**Assignment:**
If a record holds a picture, leave the picture out and restate everything else word for word.
▬▬▬
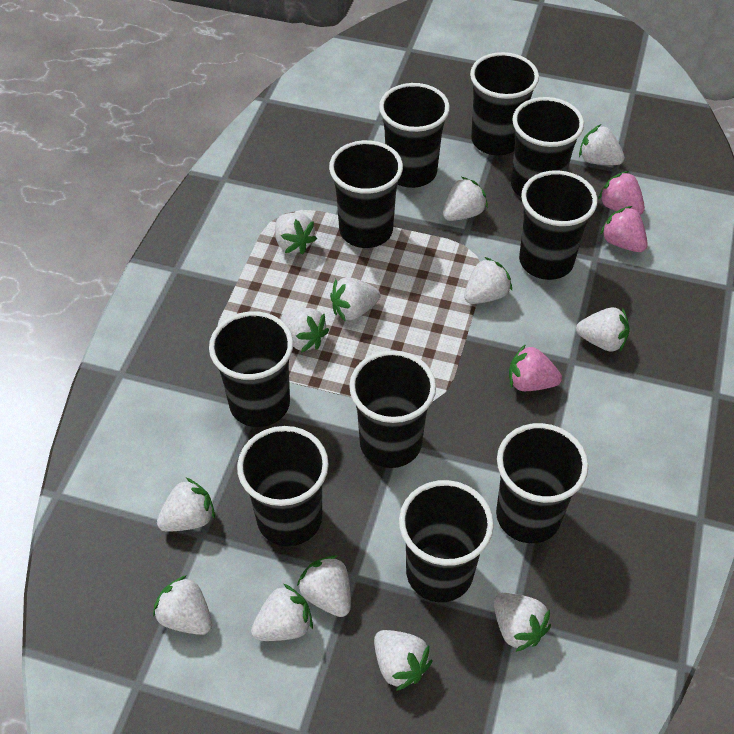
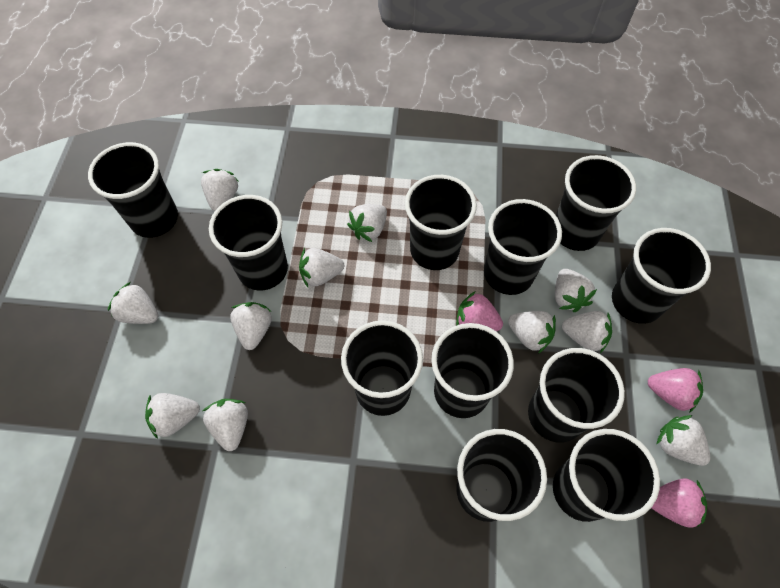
black cup: [209,311,293,427] [237,426,329,546] [329,140,403,248] [349,350,436,468] [379,83,450,188] [399,480,494,602] [470,52,539,155] [496,423,589,543] [511,97,584,198] [519,170,598,280] = 10 -> [88,142,178,238] [209,195,288,291] [341,320,423,416] [405,175,477,270] [431,323,514,418] [456,429,547,522] [484,199,562,295] [528,348,625,442] [553,429,660,522] [556,155,636,251] [612,228,711,324] = 11
white strawberry: [153,575,212,635] [157,478,215,532] [251,583,313,641] [275,213,317,254] [281,308,329,353] [297,555,351,617] [330,277,380,322] [374,630,433,691] [443,177,488,221] [464,257,512,304] [494,593,551,652] [576,307,629,352] [579,124,625,165] = 13 -> [108,282,158,324] [145,393,200,439] [201,169,238,211] [203,399,248,451] [230,302,272,350] [299,248,344,287] [347,204,387,242] [508,311,556,354] [555,269,597,312] [562,311,612,353] [656,415,710,466] = 11

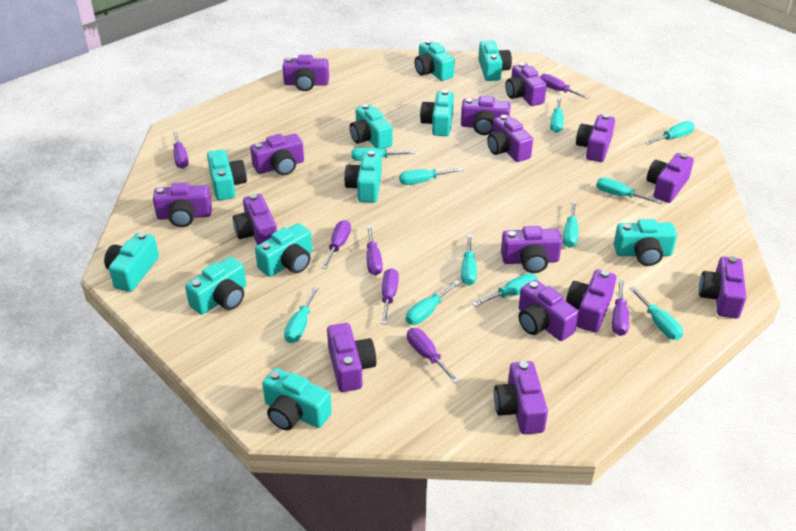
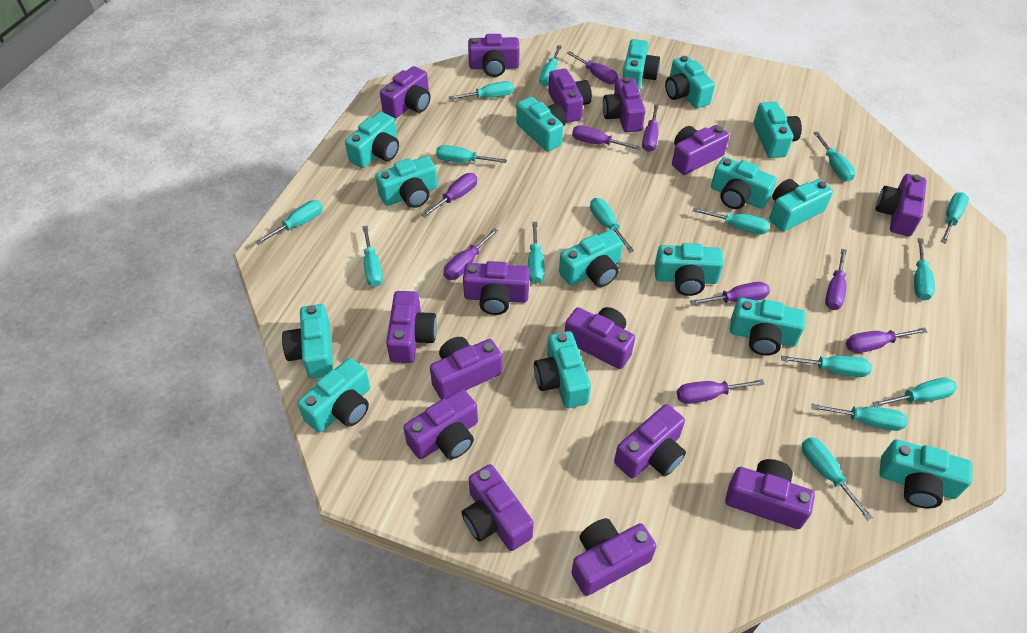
purple screwdriver: [173,131,189,169] [321,220,351,269] [366,225,383,275] [381,268,399,324] [407,328,459,383] [540,74,589,99] [612,279,629,336] = 7 -> [422,173,477,218] [443,228,498,280] [567,51,618,84] [572,125,641,150] [642,104,659,152] [677,379,764,404] [690,282,770,305] [825,249,847,310] [846,327,927,353] = 9
turquoise camera: [104,232,159,292] [185,257,246,315] [207,149,247,201] [255,223,312,277] [262,368,332,430] [344,151,382,203] [350,104,393,150] [415,40,455,81] [420,90,454,136] [478,40,512,81] [614,219,677,266] = 11 -> [282,304,334,379] [297,358,370,432] [345,112,399,168] [375,156,438,208] [516,97,566,151] [534,331,591,408] [559,230,623,287] [622,39,660,90] [655,243,724,296] [665,56,715,109] [711,157,777,209] [730,298,806,355] [753,102,802,158] [769,179,833,231] [879,439,972,508] = 15
turquoise screwdriver: [284,287,318,343] [351,147,415,161] [399,168,463,185] [406,280,460,325] [461,234,477,286] [472,273,538,306] [550,97,564,133] [563,201,579,248] [596,178,662,204] [629,287,683,340] [645,121,695,145] = 11 -> [256,200,323,245] [362,226,383,287] [436,145,507,163] [448,81,514,100] [528,222,545,284] [540,45,562,86] [590,198,634,253] [693,208,770,235] [781,355,872,377] [802,437,873,520] [812,404,908,431] [813,131,856,181] [872,378,957,407] [914,238,935,300] [941,192,969,244] = 15

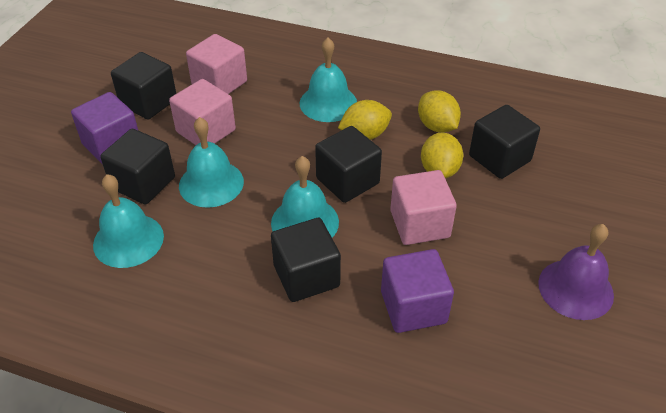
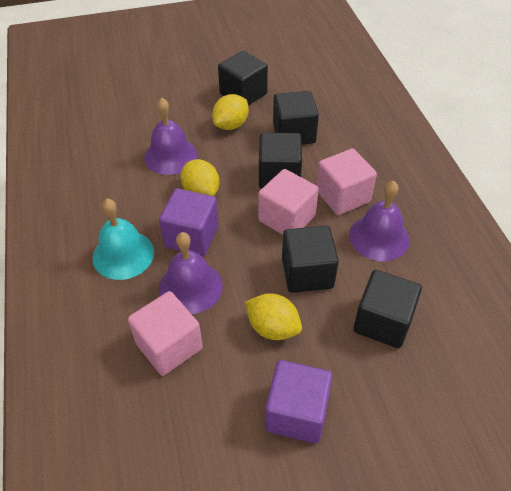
purple bell: [538,224,614,320] = 1 -> [144,98,197,175] [159,232,223,314] [349,181,410,261] = 3
turquoise bell: [93,174,164,268] [179,117,244,208] [271,156,339,238] [300,38,357,122] = 4 -> [93,199,154,280] = 1

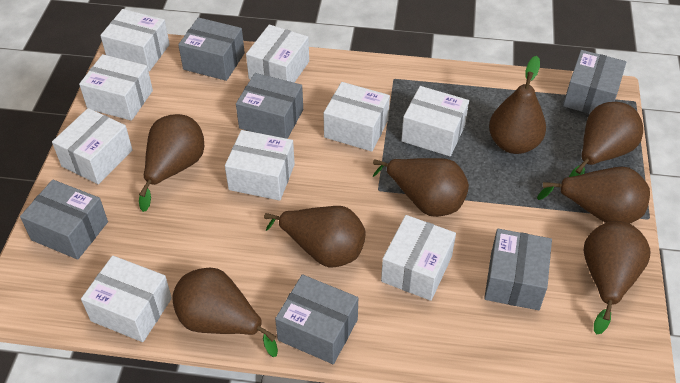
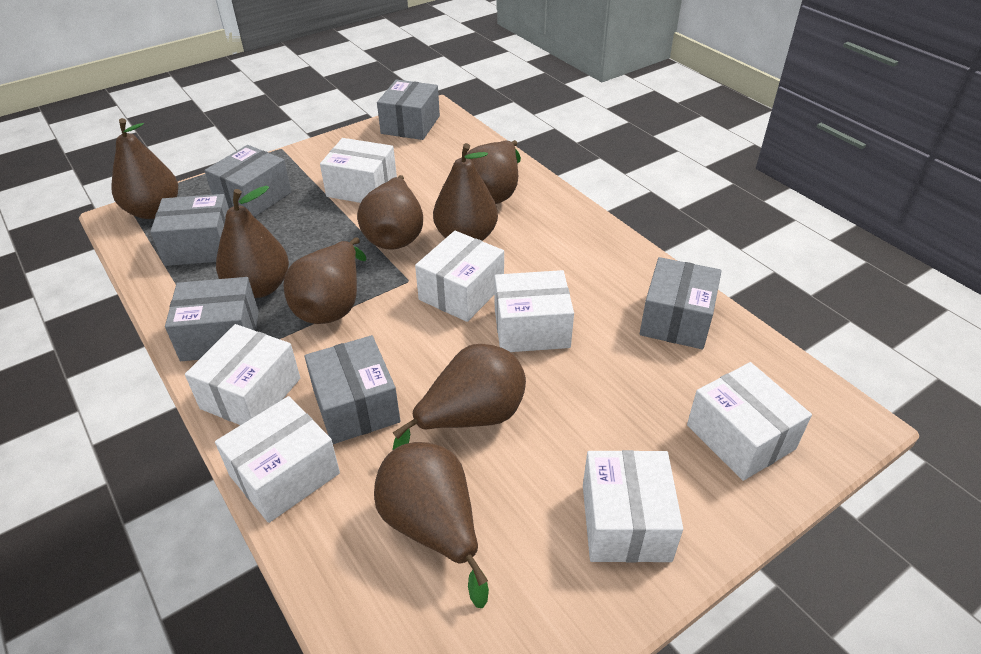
white box: [52,108,133,184] [79,54,153,121] [81,255,172,342] [100,9,170,72] [225,130,295,201] [246,25,309,83] [323,82,390,152] [381,215,456,301] [401,86,469,156] = 9 -> [185,324,300,425] [215,396,340,523] [320,138,397,203] [415,231,504,322] [494,270,574,352] [583,450,683,563] [687,362,812,481] = 7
▬▬▬
**Exercise response:**
black cup: [209,311,293,427] [237,426,329,546] [329,140,403,248] [349,350,436,468] [379,83,450,188] [399,480,494,602] [470,52,539,155] [496,423,589,543] [511,97,584,198] [519,170,598,280] = 10 -> [88,142,178,238] [209,195,288,291] [341,320,423,416] [405,175,477,270] [431,323,514,418] [456,429,547,522] [484,199,562,295] [528,348,625,442] [553,429,660,522] [556,155,636,251] [612,228,711,324] = 11
white strawberry: [153,575,212,635] [157,478,215,532] [251,583,313,641] [275,213,317,254] [281,308,329,353] [297,555,351,617] [330,277,380,322] [374,630,433,691] [443,177,488,221] [464,257,512,304] [494,593,551,652] [576,307,629,352] [579,124,625,165] = 13 -> [108,282,158,324] [145,393,200,439] [201,169,238,211] [203,399,248,451] [230,302,272,350] [299,248,344,287] [347,204,387,242] [508,311,556,354] [555,269,597,312] [562,311,612,353] [656,415,710,466] = 11

purple screwdriver: [173,131,189,169] [321,220,351,269] [366,225,383,275] [381,268,399,324] [407,328,459,383] [540,74,589,99] [612,279,629,336] = 7 -> [422,173,477,218] [443,228,498,280] [567,51,618,84] [572,125,641,150] [642,104,659,152] [677,379,764,404] [690,282,770,305] [825,249,847,310] [846,327,927,353] = 9
turquoise camera: [104,232,159,292] [185,257,246,315] [207,149,247,201] [255,223,312,277] [262,368,332,430] [344,151,382,203] [350,104,393,150] [415,40,455,81] [420,90,454,136] [478,40,512,81] [614,219,677,266] = 11 -> [282,304,334,379] [297,358,370,432] [345,112,399,168] [375,156,438,208] [516,97,566,151] [534,331,591,408] [559,230,623,287] [622,39,660,90] [655,243,724,296] [665,56,715,109] [711,157,777,209] [730,298,806,355] [753,102,802,158] [769,179,833,231] [879,439,972,508] = 15
turquoise screwdriver: [284,287,318,343] [351,147,415,161] [399,168,463,185] [406,280,460,325] [461,234,477,286] [472,273,538,306] [550,97,564,133] [563,201,579,248] [596,178,662,204] [629,287,683,340] [645,121,695,145] = 11 -> [256,200,323,245] [362,226,383,287] [436,145,507,163] [448,81,514,100] [528,222,545,284] [540,45,562,86] [590,198,634,253] [693,208,770,235] [781,355,872,377] [802,437,873,520] [812,404,908,431] [813,131,856,181] [872,378,957,407] [914,238,935,300] [941,192,969,244] = 15

purple bell: [538,224,614,320] = 1 -> [144,98,197,175] [159,232,223,314] [349,181,410,261] = 3
turquoise bell: [93,174,164,268] [179,117,244,208] [271,156,339,238] [300,38,357,122] = 4 -> [93,199,154,280] = 1

white box: [52,108,133,184] [79,54,153,121] [81,255,172,342] [100,9,170,72] [225,130,295,201] [246,25,309,83] [323,82,390,152] [381,215,456,301] [401,86,469,156] = 9 -> [185,324,300,425] [215,396,340,523] [320,138,397,203] [415,231,504,322] [494,270,574,352] [583,450,683,563] [687,362,812,481] = 7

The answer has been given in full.